- _DIRECTIONS FOR THIS TASK_: Could you copy exactly the lines below from the one with "grey mug: 4 -> 3" to the one with "white carton: 2 -> 3", inclusive, leaving out any pictures?

________________________

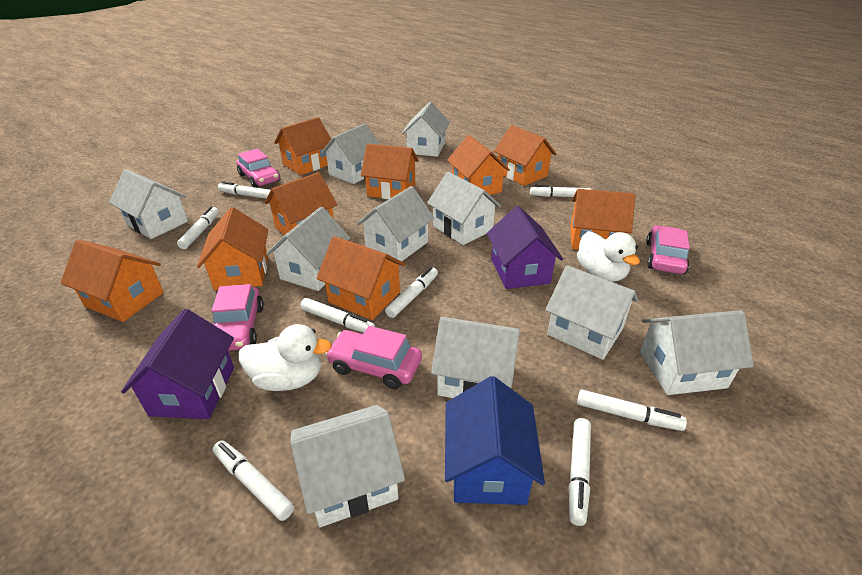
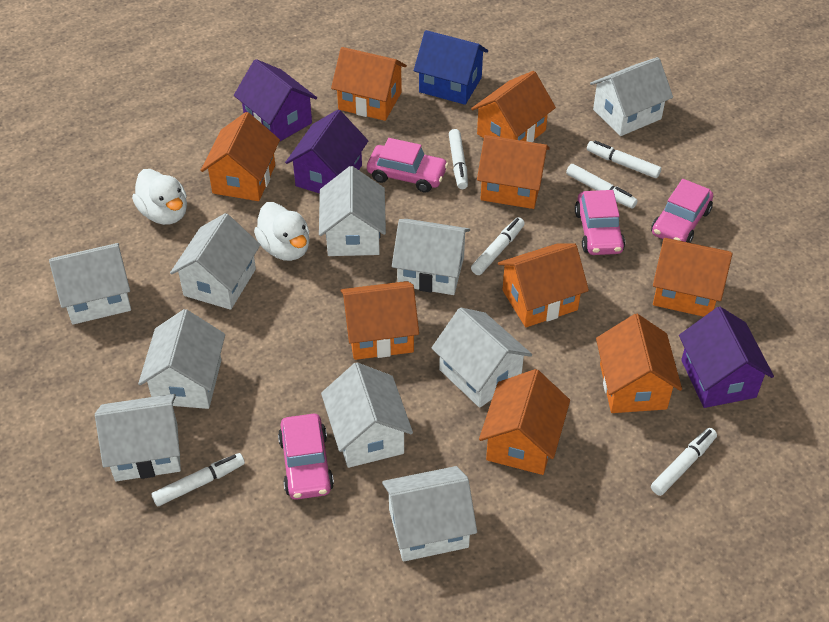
purple house: 2 -> 3
white marker: 8 -> 6

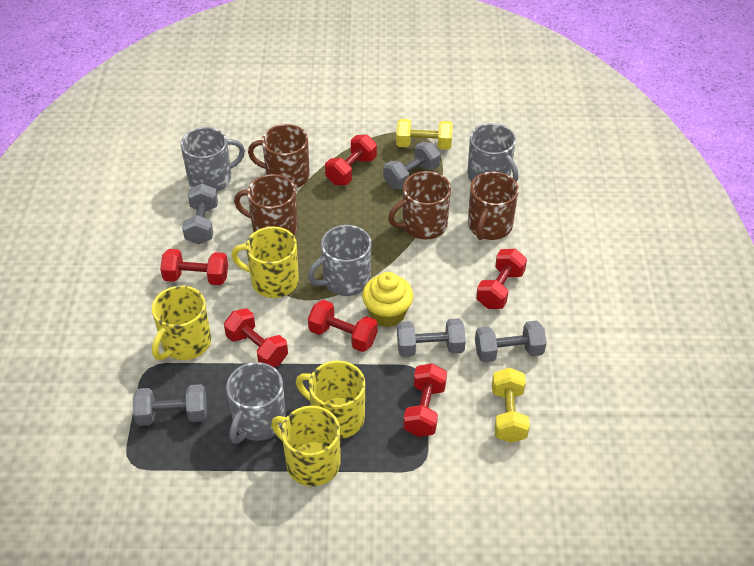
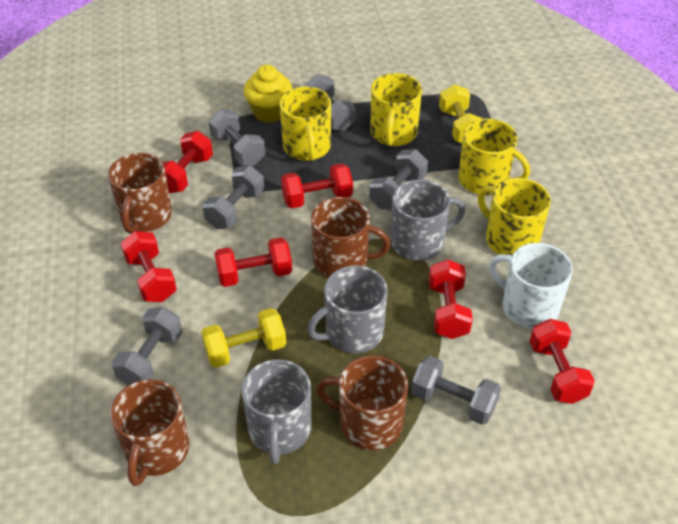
grey dumbbell: 5 -> 6
grey mug: 4 -> 3
white mug: 0 -> 1

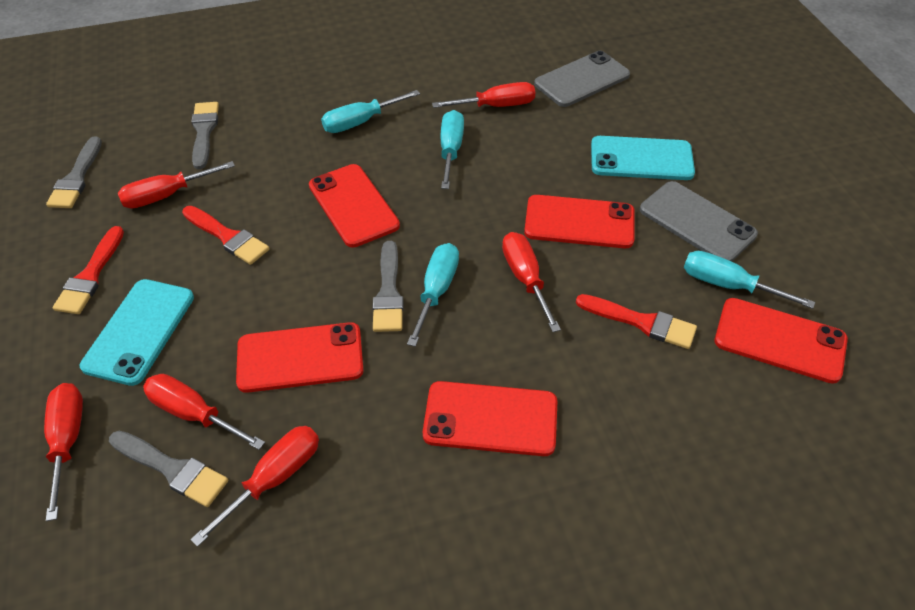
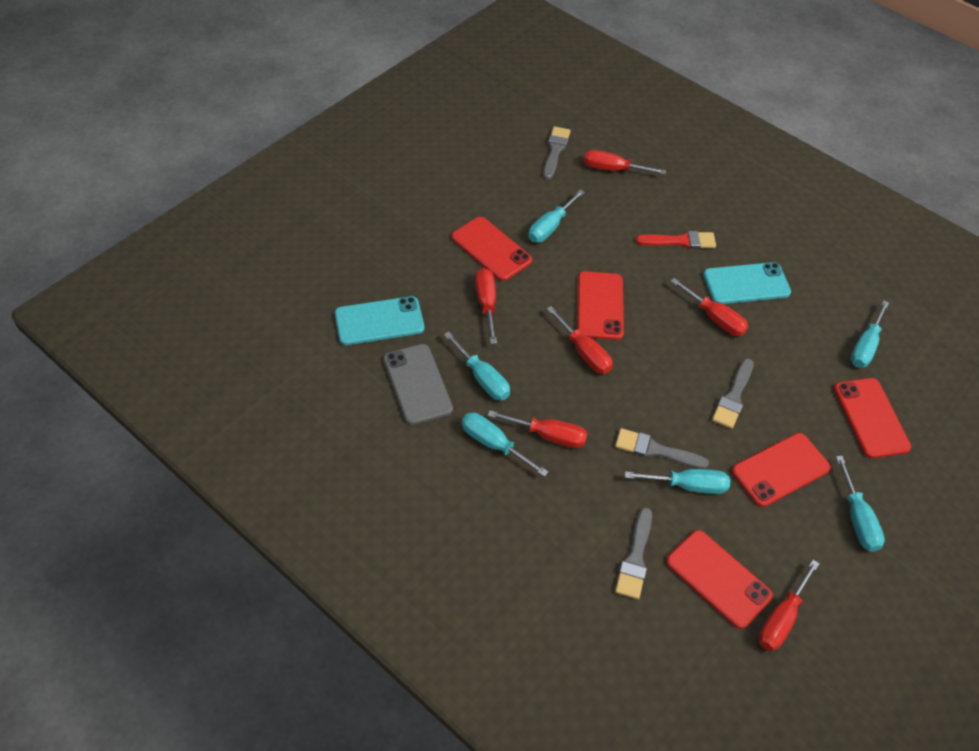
grey phone: 2 -> 1
red brush: 3 -> 1
turquoise screwdriver: 4 -> 6

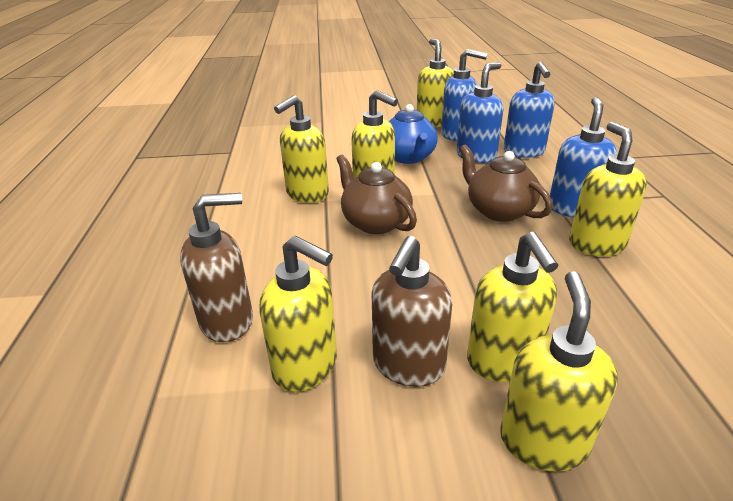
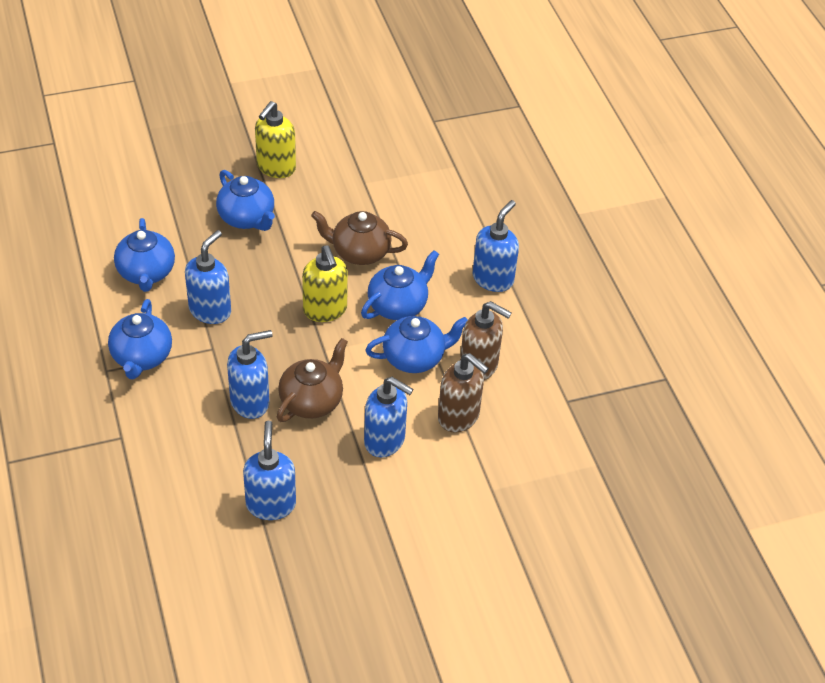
blue soap dispenser: 4 -> 5
blue teapot: 1 -> 5
yellow soap dispenser: 7 -> 2

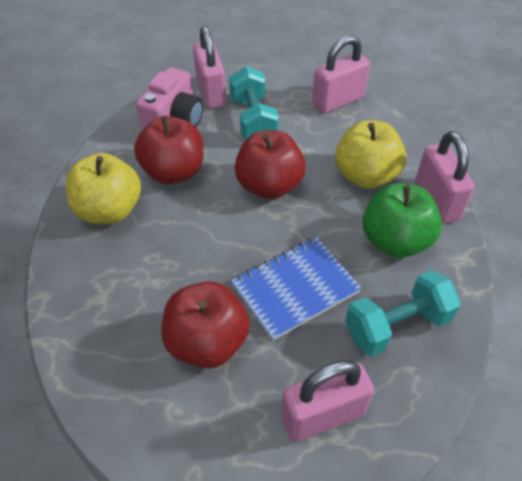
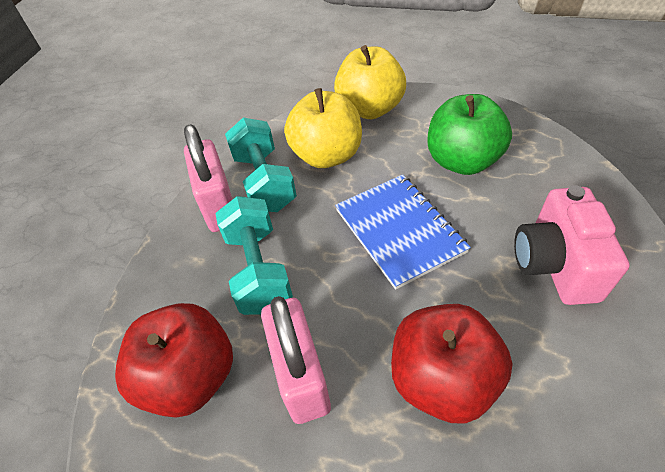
pink padlock: 4 -> 2
red apple: 3 -> 2

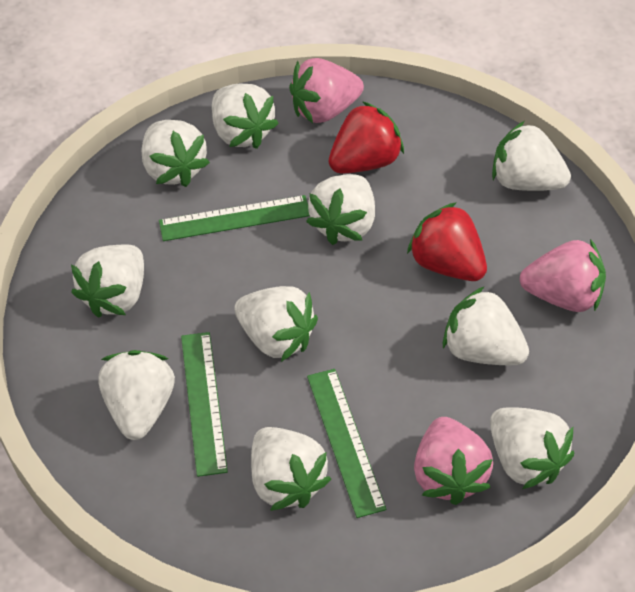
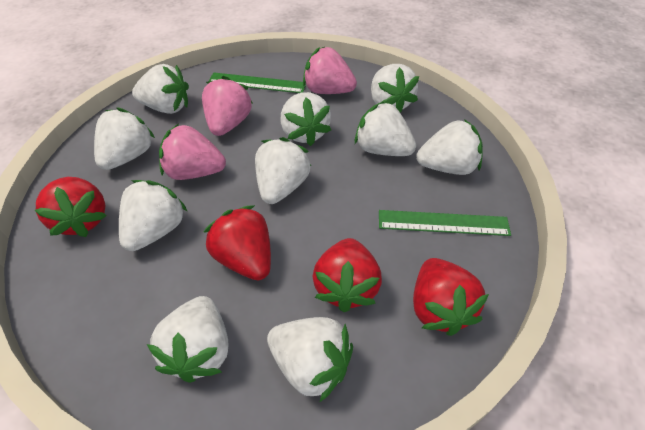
green ruler: 3 -> 2
red strawberry: 2 -> 4

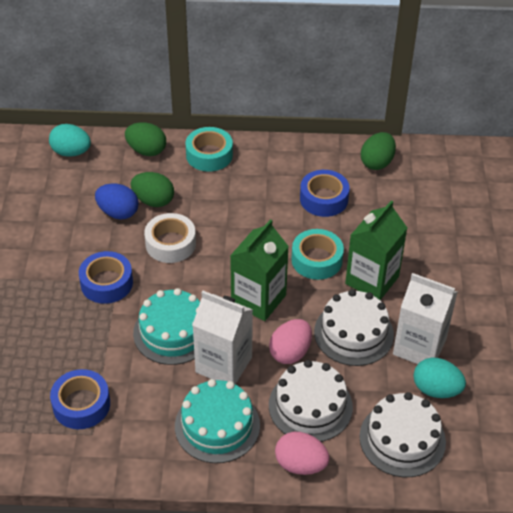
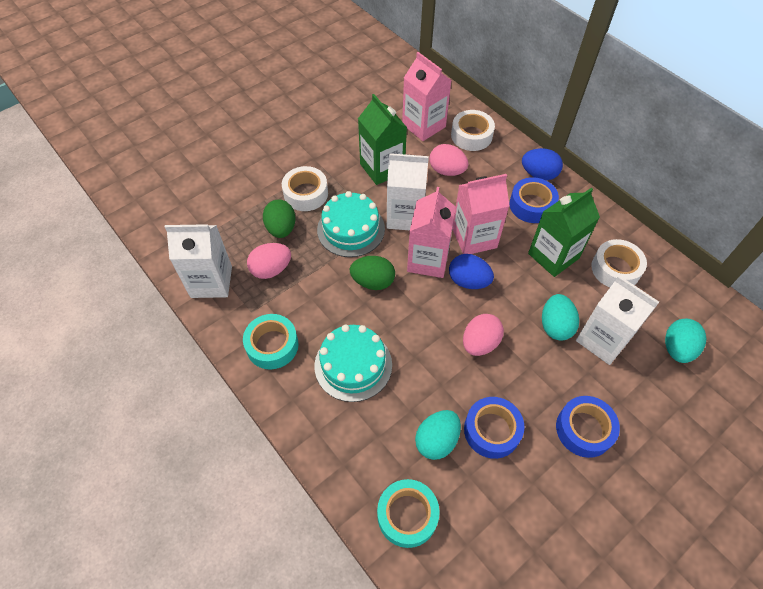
blue egg: 1 -> 2
green egg: 3 -> 2
pink carton: 0 -> 3
pink egg: 2 -> 3
turquoise egg: 2 -> 3
white cake: 3 -> 0
white carton: 2 -> 3
white tape: 1 -> 3

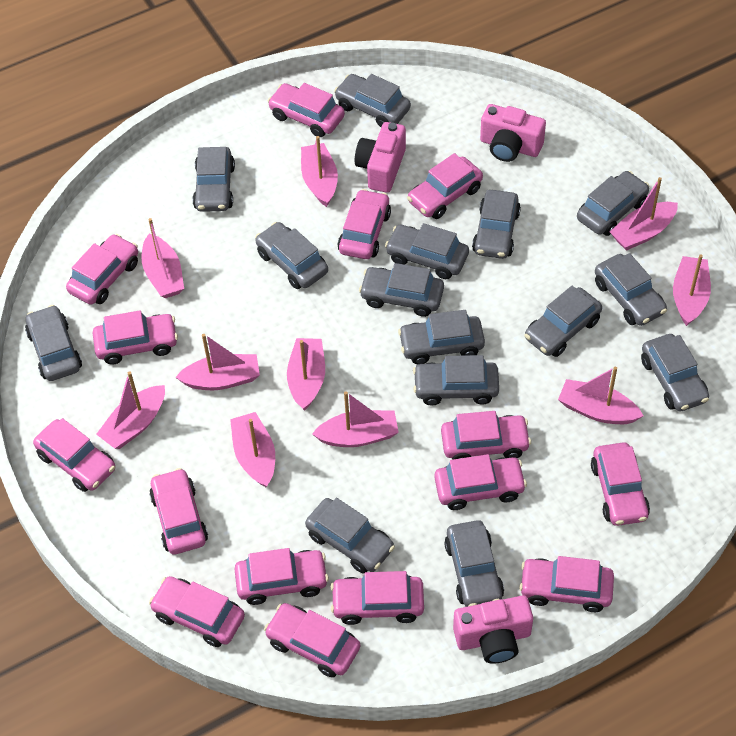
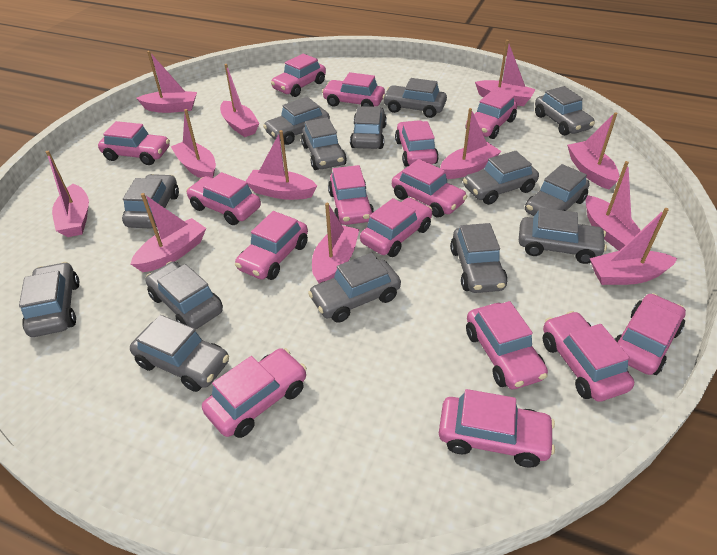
grey car: 15 -> 14
pink boat: 10 -> 12
pink camera: 3 -> 0

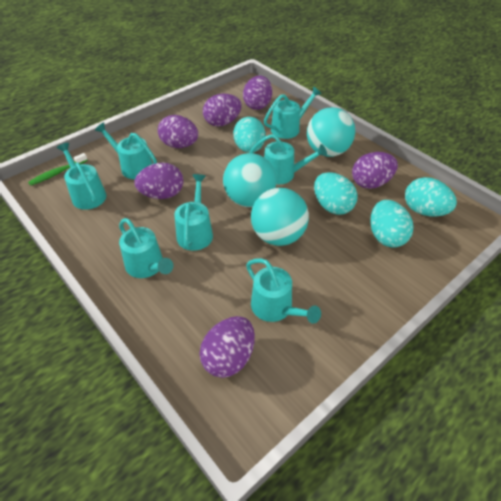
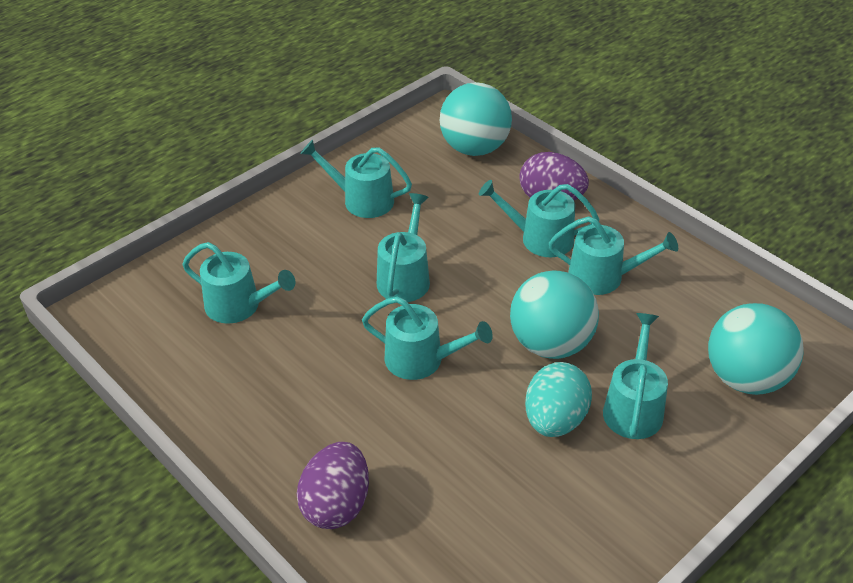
green toothbrush: 1 -> 0
purple egg: 6 -> 2
turquoise egg: 4 -> 1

________________________

- _RESPONSE AREA_:
grey mug: 4 -> 3
white mug: 0 -> 1

grey phone: 2 -> 1
red brush: 3 -> 1
turquoise screwdriver: 4 -> 6

blue soap dispenser: 4 -> 5
blue teapot: 1 -> 5
yellow soap dispenser: 7 -> 2

pink padlock: 4 -> 2
red apple: 3 -> 2

green ruler: 3 -> 2
red strawberry: 2 -> 4

blue egg: 1 -> 2
green egg: 3 -> 2
pink carton: 0 -> 3
pink egg: 2 -> 3
turquoise egg: 2 -> 3
white cake: 3 -> 0
white carton: 2 -> 3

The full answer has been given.